_Saved entries_:
——
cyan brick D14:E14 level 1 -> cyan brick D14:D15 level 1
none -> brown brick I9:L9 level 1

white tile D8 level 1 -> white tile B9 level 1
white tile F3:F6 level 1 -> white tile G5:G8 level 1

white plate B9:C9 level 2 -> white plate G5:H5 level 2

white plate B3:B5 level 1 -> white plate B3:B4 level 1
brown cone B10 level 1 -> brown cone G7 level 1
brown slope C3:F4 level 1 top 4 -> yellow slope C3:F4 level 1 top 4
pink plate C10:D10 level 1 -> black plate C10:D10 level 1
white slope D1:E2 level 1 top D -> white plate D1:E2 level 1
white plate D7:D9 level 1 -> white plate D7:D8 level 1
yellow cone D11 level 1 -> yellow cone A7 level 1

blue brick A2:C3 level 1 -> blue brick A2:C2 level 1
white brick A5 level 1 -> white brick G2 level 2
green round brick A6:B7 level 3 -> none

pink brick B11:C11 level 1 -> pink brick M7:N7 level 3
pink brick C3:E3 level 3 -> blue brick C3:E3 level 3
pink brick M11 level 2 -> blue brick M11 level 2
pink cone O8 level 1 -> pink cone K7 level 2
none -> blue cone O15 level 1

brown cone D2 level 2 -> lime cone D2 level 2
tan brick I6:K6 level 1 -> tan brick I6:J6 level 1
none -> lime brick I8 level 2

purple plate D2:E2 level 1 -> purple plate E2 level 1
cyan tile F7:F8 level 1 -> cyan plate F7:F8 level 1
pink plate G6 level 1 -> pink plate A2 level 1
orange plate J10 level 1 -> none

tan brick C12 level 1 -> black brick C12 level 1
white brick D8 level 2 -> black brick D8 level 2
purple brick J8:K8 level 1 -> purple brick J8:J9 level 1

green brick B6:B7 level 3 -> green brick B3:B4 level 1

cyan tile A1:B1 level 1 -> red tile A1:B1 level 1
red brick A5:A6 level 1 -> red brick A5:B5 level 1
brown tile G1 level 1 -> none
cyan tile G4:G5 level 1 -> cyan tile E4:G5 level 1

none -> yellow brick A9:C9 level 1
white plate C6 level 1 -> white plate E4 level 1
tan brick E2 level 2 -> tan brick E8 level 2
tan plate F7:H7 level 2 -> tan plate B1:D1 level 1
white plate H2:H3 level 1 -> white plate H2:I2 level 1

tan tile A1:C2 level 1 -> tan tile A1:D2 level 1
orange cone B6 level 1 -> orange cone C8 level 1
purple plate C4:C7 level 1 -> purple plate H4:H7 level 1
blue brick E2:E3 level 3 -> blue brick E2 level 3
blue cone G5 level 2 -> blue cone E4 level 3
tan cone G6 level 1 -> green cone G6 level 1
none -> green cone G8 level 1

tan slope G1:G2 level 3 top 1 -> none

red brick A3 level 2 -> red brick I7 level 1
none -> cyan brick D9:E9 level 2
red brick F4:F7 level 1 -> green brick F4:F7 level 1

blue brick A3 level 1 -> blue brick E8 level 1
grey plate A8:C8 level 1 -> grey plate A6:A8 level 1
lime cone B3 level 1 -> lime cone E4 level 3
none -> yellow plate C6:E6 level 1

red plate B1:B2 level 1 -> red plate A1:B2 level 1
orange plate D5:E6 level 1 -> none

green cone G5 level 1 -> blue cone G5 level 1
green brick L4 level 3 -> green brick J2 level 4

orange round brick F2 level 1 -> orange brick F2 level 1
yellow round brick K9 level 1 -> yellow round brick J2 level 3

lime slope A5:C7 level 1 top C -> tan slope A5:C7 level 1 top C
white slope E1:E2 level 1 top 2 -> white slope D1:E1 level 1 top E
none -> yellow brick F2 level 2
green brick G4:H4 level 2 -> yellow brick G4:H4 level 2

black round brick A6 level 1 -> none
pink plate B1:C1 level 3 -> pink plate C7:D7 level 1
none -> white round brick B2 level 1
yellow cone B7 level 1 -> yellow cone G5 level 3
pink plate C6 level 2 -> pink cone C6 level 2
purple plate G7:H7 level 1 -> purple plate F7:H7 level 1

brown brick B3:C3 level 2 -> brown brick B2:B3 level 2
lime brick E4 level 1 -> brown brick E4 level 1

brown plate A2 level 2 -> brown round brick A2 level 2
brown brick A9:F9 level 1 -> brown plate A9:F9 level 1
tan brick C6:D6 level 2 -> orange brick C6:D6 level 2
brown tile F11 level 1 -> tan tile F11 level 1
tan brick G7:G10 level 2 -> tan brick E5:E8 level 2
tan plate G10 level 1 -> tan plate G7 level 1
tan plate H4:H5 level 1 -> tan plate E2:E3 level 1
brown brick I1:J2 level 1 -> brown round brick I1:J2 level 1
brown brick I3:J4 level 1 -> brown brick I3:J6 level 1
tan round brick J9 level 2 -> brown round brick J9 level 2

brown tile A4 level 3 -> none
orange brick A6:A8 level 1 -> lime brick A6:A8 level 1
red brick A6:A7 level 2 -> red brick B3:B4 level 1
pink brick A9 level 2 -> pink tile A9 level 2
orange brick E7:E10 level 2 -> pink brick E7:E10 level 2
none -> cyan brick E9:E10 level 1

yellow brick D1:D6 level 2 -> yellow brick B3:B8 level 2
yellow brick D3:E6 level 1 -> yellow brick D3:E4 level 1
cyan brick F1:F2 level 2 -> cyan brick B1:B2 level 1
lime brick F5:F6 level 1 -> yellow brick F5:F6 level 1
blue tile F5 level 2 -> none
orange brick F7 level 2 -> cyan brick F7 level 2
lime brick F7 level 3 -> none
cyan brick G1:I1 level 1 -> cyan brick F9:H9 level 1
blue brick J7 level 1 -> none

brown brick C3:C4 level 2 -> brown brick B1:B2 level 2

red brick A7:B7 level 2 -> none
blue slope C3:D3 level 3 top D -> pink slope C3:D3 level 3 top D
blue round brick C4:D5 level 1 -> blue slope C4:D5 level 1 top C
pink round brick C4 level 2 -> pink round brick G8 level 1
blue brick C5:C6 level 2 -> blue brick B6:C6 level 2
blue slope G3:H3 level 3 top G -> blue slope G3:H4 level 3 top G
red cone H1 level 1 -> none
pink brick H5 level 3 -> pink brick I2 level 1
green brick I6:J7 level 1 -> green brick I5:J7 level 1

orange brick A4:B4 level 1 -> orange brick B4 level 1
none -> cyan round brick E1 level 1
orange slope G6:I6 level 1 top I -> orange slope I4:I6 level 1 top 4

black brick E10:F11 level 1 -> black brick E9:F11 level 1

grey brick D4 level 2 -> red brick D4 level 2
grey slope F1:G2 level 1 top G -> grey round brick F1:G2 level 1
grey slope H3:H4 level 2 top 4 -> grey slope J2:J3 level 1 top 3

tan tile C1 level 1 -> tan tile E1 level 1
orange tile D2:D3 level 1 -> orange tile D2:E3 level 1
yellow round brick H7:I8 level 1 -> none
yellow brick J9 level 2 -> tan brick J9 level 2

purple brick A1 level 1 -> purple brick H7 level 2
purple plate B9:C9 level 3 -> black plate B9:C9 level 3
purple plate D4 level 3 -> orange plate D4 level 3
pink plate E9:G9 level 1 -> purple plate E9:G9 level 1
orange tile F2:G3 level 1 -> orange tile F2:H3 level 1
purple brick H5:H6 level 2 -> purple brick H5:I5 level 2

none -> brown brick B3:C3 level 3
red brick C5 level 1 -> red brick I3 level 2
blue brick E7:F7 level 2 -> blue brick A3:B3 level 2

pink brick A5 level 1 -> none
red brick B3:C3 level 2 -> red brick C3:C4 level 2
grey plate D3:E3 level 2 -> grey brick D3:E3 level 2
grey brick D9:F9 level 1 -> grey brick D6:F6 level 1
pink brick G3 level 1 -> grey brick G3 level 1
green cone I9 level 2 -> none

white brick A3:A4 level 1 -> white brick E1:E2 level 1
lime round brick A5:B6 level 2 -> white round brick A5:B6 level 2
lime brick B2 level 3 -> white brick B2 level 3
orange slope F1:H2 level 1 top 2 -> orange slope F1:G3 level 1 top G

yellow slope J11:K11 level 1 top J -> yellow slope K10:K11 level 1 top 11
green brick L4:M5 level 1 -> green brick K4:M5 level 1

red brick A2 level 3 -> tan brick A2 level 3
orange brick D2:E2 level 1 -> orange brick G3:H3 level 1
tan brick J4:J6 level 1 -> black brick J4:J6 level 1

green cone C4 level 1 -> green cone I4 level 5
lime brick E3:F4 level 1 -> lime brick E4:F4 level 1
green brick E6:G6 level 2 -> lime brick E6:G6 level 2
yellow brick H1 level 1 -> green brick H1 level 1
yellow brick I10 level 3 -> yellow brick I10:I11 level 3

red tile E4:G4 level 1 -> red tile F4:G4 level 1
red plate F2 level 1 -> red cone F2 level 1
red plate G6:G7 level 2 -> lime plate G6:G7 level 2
——
_Problem_:
Look through the data above and return exactly the lines from the one that contains "red cone H1 level 1 -> none" to the one that contains "yellow round brick H7:I8 level 1 -> none", inclusive, with nothing else.

_Task response_:
red cone H1 level 1 -> none
pink brick H5 level 3 -> pink brick I2 level 1
green brick I6:J7 level 1 -> green brick I5:J7 level 1

orange brick A4:B4 level 1 -> orange brick B4 level 1
none -> cyan round brick E1 level 1
orange slope G6:I6 level 1 top I -> orange slope I4:I6 level 1 top 4

black brick E10:F11 level 1 -> black brick E9:F11 level 1

grey brick D4 level 2 -> red brick D4 level 2
grey slope F1:G2 level 1 top G -> grey round brick F1:G2 level 1
grey slope H3:H4 level 2 top 4 -> grey slope J2:J3 level 1 top 3

tan tile C1 level 1 -> tan tile E1 level 1
orange tile D2:D3 level 1 -> orange tile D2:E3 level 1
yellow round brick H7:I8 level 1 -> none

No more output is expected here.